Prompt>
Copy out the data below word for word, from the line with "Question: Is matte black radiator" up to and including the line with "on (446, 328).". Leave out any picture in that stretch.

Records for the exercise>
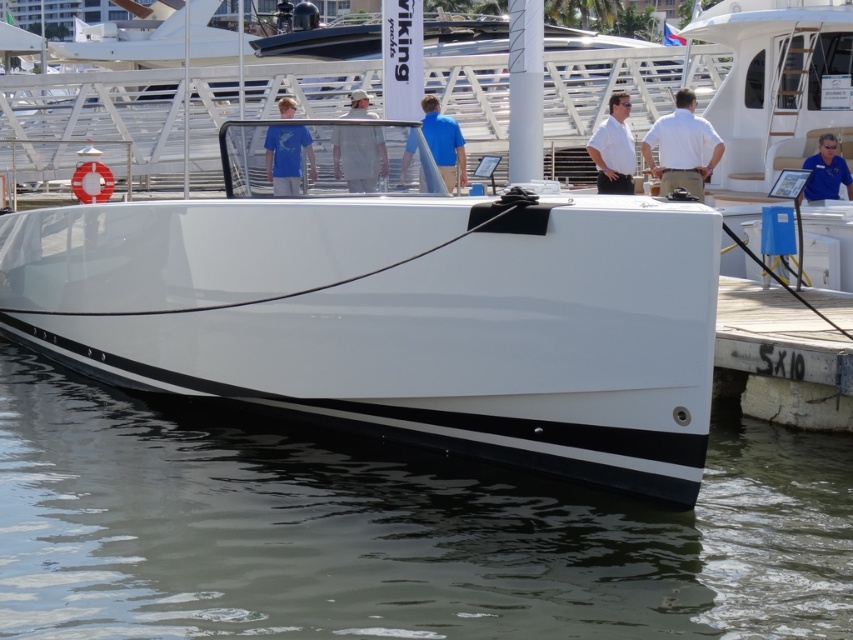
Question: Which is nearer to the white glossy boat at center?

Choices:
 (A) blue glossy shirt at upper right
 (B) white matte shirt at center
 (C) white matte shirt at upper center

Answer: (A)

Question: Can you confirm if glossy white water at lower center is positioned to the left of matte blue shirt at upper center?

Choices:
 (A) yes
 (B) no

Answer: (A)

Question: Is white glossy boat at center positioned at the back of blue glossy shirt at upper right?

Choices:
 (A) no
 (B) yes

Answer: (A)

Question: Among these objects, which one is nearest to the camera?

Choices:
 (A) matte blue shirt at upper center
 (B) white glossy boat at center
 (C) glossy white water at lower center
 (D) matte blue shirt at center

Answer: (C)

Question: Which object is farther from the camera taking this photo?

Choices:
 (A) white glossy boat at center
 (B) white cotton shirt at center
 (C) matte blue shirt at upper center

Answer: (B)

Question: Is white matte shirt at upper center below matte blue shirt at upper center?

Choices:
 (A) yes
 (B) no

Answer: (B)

--

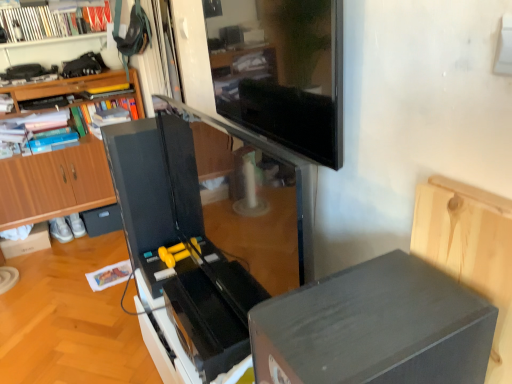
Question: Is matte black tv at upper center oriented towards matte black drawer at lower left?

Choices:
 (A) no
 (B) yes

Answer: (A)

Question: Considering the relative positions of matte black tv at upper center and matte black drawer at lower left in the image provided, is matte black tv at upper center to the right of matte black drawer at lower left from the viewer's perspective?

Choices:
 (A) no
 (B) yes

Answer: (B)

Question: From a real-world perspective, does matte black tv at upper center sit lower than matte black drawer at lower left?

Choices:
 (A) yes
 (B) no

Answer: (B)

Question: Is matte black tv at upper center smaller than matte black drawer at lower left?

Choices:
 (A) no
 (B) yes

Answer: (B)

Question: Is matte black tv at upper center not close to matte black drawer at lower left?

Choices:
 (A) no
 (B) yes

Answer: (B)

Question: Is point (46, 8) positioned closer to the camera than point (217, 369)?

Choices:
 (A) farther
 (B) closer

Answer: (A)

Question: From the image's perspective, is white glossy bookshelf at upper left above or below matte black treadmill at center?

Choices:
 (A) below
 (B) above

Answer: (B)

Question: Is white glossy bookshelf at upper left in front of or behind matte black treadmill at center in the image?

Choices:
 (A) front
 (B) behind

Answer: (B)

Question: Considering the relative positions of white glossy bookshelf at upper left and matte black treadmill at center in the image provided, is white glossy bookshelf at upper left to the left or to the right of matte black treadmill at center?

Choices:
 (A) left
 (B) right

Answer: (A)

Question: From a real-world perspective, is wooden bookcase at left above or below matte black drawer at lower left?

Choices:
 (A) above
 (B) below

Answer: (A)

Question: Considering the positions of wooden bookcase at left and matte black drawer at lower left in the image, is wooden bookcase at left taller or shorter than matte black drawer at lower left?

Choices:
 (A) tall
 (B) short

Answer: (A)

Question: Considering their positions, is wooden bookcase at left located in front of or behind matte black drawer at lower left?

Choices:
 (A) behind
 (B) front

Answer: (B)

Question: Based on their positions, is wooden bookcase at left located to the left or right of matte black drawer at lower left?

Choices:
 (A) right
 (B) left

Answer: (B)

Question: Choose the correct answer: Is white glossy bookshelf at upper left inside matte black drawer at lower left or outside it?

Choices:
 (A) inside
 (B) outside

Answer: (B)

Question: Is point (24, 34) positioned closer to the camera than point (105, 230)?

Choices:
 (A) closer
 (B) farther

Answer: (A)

---

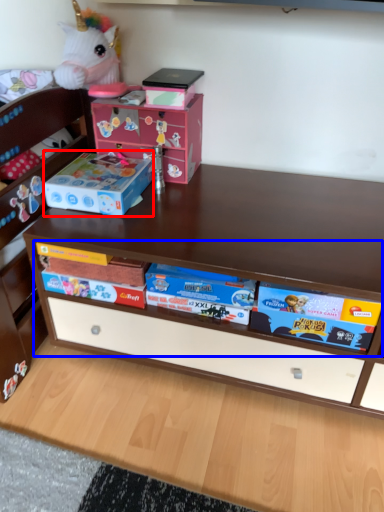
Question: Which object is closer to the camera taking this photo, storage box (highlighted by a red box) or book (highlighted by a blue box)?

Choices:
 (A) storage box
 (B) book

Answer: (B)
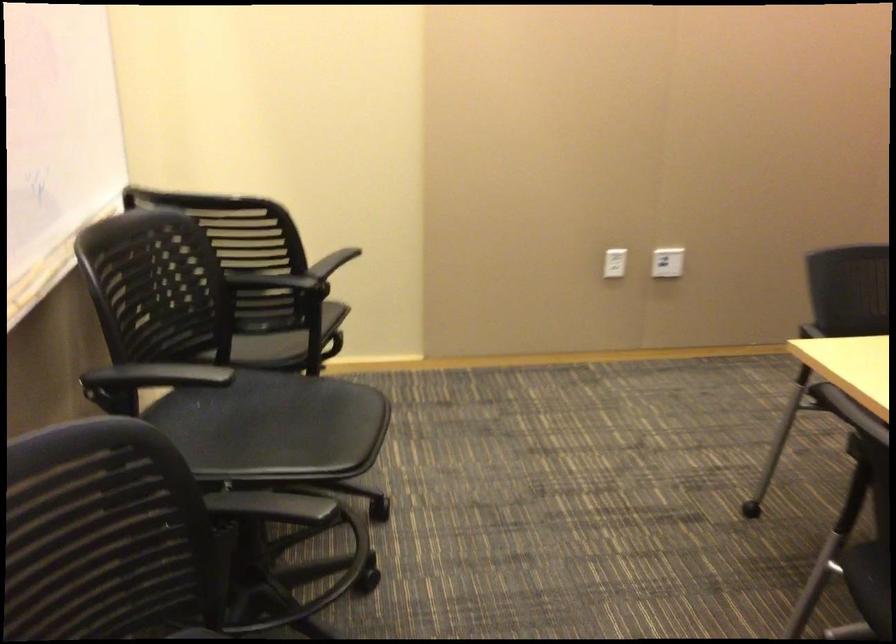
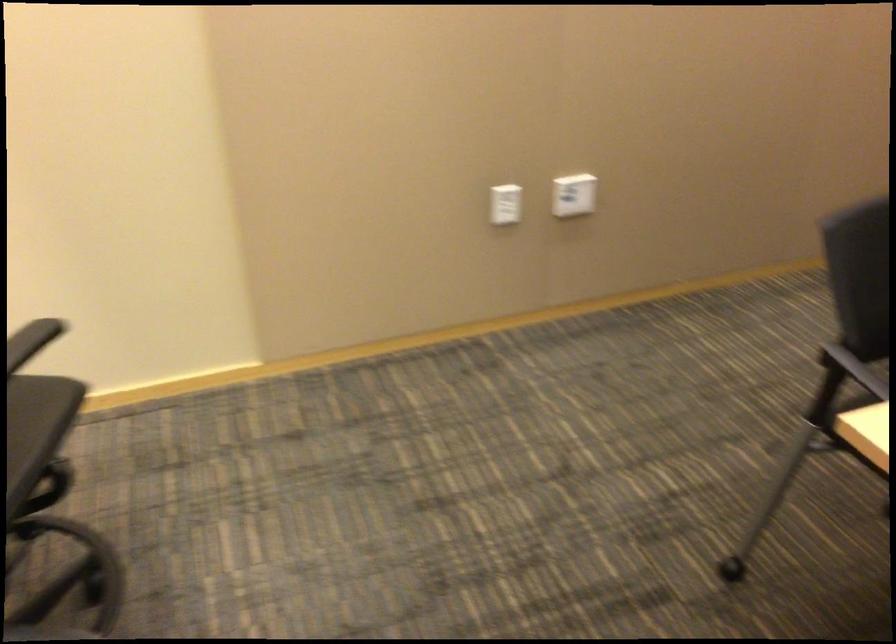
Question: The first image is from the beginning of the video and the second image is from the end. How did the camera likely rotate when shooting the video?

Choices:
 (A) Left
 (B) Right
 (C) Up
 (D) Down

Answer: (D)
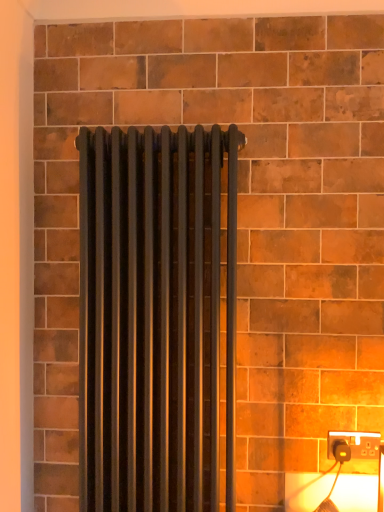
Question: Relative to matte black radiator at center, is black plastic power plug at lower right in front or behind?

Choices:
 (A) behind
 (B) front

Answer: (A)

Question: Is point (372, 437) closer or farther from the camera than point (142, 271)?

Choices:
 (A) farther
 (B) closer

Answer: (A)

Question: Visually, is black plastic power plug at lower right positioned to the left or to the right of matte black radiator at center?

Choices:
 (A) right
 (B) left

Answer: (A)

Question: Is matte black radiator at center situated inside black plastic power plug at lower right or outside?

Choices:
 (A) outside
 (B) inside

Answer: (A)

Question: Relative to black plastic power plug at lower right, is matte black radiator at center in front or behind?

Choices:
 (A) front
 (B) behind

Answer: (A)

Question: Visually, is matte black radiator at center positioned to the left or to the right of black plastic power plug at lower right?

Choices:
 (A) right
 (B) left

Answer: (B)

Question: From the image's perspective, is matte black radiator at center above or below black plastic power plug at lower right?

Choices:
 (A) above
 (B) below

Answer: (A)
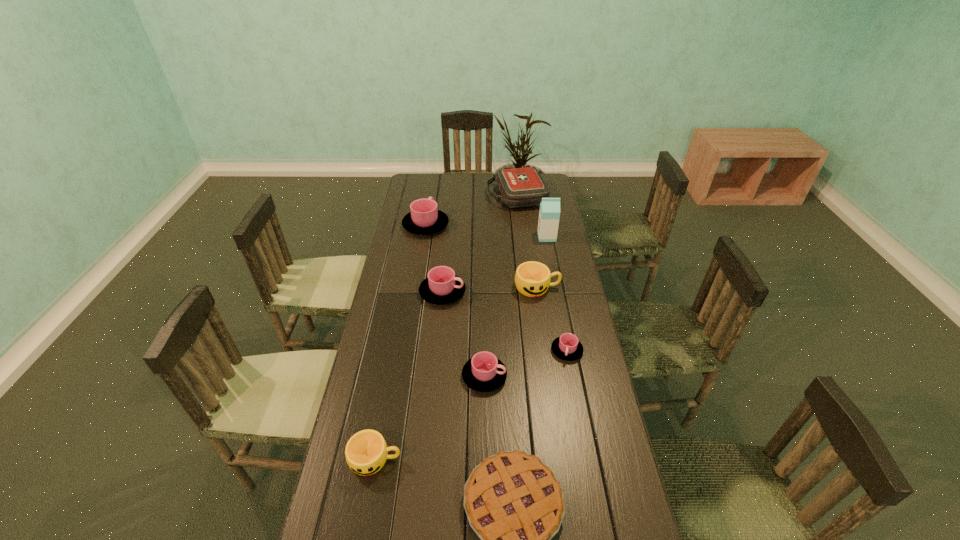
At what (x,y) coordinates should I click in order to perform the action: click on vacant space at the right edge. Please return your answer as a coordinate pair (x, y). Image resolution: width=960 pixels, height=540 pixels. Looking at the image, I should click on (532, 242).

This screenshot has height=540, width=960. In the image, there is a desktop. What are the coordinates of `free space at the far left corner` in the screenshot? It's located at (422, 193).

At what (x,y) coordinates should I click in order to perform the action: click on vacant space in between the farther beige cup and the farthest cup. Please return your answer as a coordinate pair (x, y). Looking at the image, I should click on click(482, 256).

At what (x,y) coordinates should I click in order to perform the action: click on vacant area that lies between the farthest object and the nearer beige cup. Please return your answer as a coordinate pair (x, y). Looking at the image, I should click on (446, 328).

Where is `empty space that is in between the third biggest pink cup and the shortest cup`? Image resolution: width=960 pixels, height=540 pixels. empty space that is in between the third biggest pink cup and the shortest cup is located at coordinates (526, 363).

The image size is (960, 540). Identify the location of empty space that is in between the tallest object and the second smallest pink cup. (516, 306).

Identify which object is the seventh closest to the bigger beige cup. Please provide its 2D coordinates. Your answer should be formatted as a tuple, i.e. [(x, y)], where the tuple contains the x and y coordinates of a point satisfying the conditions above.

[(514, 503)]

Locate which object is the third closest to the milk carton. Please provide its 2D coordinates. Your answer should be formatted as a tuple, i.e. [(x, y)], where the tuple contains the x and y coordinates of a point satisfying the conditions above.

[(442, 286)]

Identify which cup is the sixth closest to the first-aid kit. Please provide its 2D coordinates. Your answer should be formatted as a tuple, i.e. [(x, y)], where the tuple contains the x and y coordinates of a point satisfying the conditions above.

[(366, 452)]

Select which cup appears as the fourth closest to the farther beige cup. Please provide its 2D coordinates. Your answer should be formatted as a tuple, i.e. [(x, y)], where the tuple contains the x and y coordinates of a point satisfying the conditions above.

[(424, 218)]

Expected answer>
Question: Is matte black radiator at center situated inside black plastic power plug at lower right or outside?

Choices:
 (A) outside
 (B) inside

Answer: (A)

Question: Relative to black plastic power plug at lower right, is matte black radiator at center in front or behind?

Choices:
 (A) front
 (B) behind

Answer: (A)

Question: Visually, is matte black radiator at center positioned to the left or to the right of black plastic power plug at lower right?

Choices:
 (A) right
 (B) left

Answer: (B)

Question: From the image's perspective, is matte black radiator at center above or below black plastic power plug at lower right?

Choices:
 (A) above
 (B) below

Answer: (A)
At what (x,y) coordinates should I click in order to perform the action: click on vacant space at the right edge. Please return your answer as a coordinate pair (x, y). Image resolution: width=960 pixels, height=540 pixels. Looking at the image, I should click on (532, 242).

This screenshot has height=540, width=960. In the image, there is a desktop. What are the coordinates of `free space at the far left corner` in the screenshot? It's located at (422, 193).

At what (x,y) coordinates should I click in order to perform the action: click on vacant space in between the farther beige cup and the farthest cup. Please return your answer as a coordinate pair (x, y). Looking at the image, I should click on click(482, 256).

At what (x,y) coordinates should I click in order to perform the action: click on vacant area that lies between the farthest object and the nearer beige cup. Please return your answer as a coordinate pair (x, y). Looking at the image, I should click on (446, 328).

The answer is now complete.